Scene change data

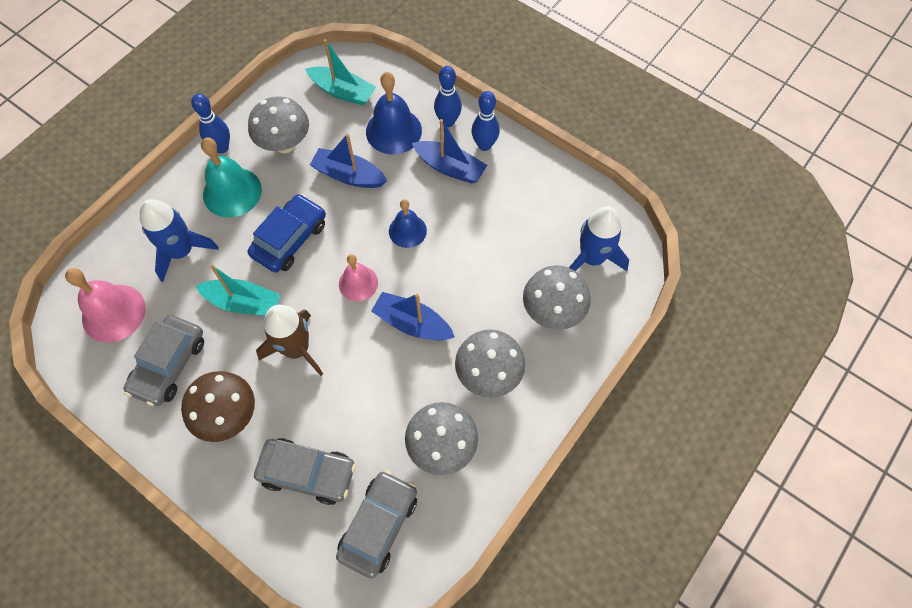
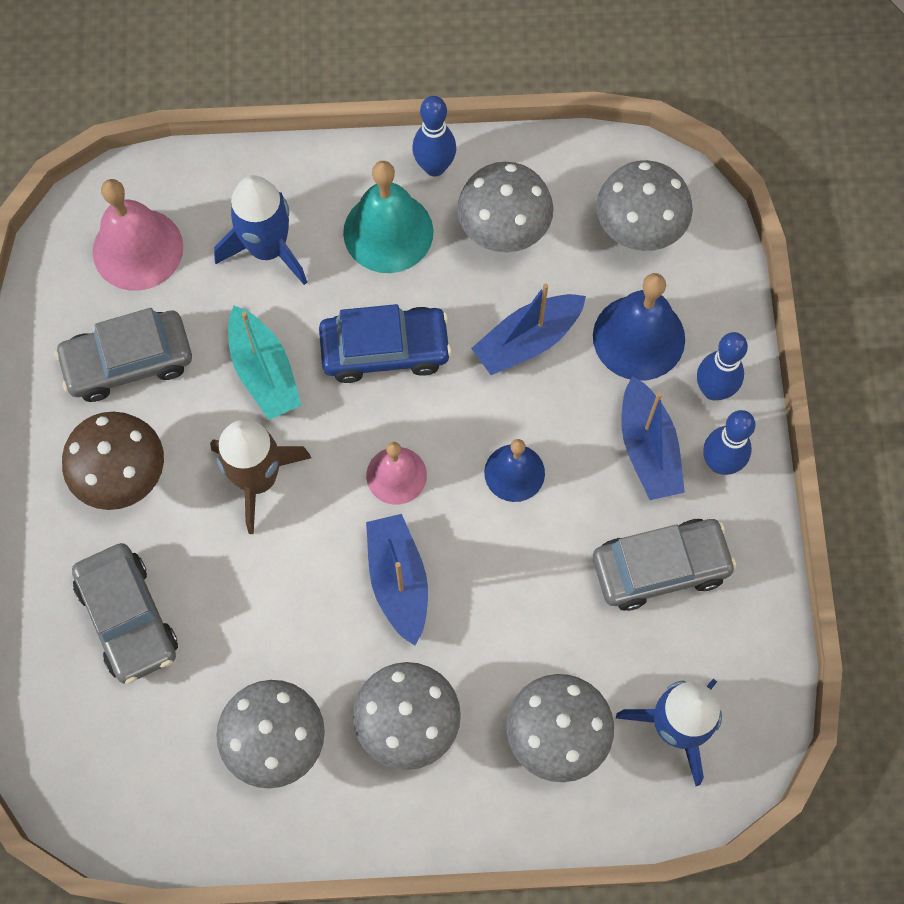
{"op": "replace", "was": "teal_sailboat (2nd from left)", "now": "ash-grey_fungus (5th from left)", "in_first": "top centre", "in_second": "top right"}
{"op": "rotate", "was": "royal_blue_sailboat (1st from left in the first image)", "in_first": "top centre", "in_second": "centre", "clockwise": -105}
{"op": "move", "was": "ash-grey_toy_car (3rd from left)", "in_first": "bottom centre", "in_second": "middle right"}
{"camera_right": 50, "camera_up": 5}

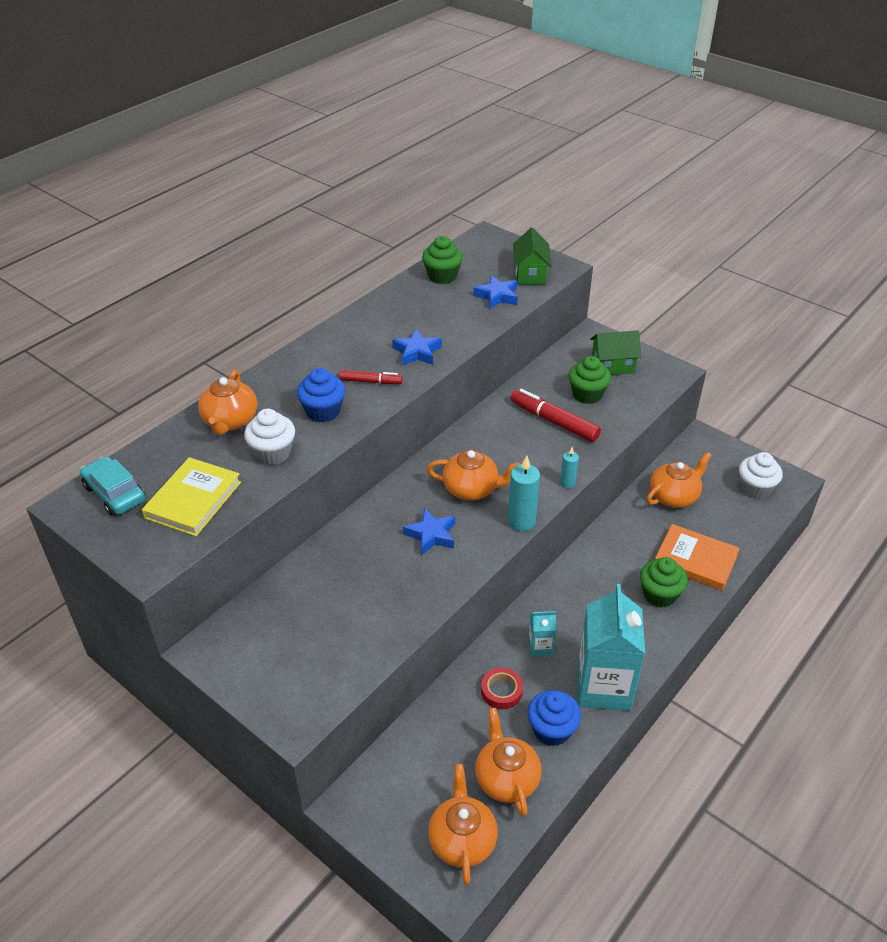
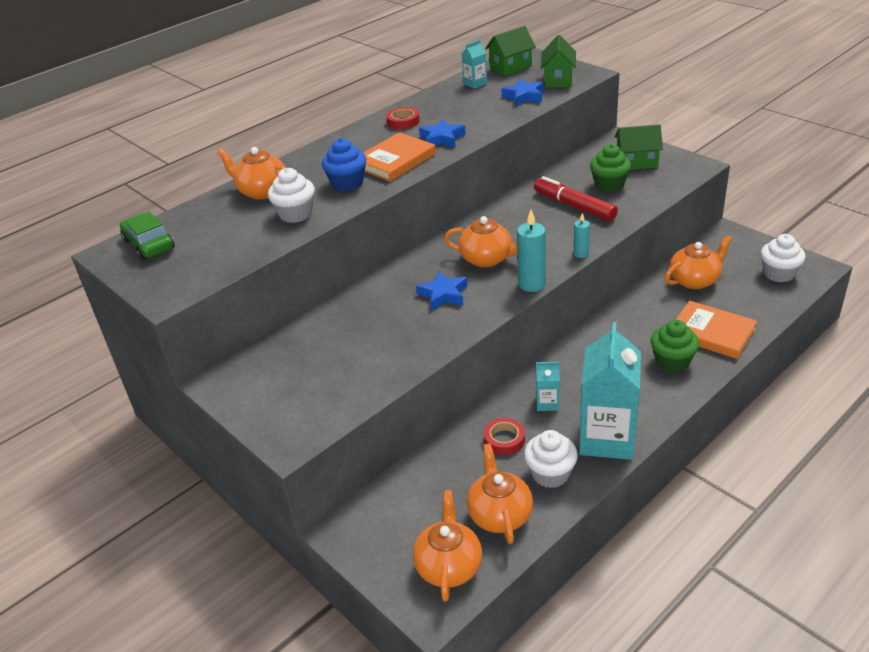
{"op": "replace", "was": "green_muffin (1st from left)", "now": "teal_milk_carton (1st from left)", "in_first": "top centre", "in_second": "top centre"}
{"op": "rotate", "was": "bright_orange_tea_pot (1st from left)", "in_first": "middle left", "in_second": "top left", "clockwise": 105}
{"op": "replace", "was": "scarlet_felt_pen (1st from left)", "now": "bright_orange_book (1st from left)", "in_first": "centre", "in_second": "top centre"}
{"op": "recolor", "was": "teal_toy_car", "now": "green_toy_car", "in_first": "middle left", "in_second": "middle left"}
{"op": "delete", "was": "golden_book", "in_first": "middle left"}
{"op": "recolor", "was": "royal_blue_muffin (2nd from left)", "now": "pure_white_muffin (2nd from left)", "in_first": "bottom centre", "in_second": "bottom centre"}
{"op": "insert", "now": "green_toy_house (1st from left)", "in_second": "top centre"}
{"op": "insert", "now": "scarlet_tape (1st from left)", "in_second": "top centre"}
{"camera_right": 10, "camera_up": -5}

● **Exercise aim**
Skip the pictures and print each record exactly as it stands.

● **Reply**
{"op": "replace", "was": "teal_sailboat (2nd from left)", "now": "ash-grey_fungus (5th from left)", "in_first": "top centre", "in_second": "top right"}
{"op": "rotate", "was": "royal_blue_sailboat (1st from left in the first image)", "in_first": "top centre", "in_second": "centre", "clockwise": -105}
{"op": "move", "was": "ash-grey_toy_car (3rd from left)", "in_first": "bottom centre", "in_second": "middle right"}
{"camera_right": 50, "camera_up": 5}

{"op": "replace", "was": "green_muffin (1st from left)", "now": "teal_milk_carton (1st from left)", "in_first": "top centre", "in_second": "top centre"}
{"op": "rotate", "was": "bright_orange_tea_pot (1st from left)", "in_first": "middle left", "in_second": "top left", "clockwise": 105}
{"op": "replace", "was": "scarlet_felt_pen (1st from left)", "now": "bright_orange_book (1st from left)", "in_first": "centre", "in_second": "top centre"}
{"op": "recolor", "was": "teal_toy_car", "now": "green_toy_car", "in_first": "middle left", "in_second": "middle left"}
{"op": "delete", "was": "golden_book", "in_first": "middle left"}
{"op": "recolor", "was": "royal_blue_muffin (2nd from left)", "now": "pure_white_muffin (2nd from left)", "in_first": "bottom centre", "in_second": "bottom centre"}
{"op": "insert", "now": "green_toy_house (1st from left)", "in_second": "top centre"}
{"op": "insert", "now": "scarlet_tape (1st from left)", "in_second": "top centre"}
{"camera_right": 10, "camera_up": -5}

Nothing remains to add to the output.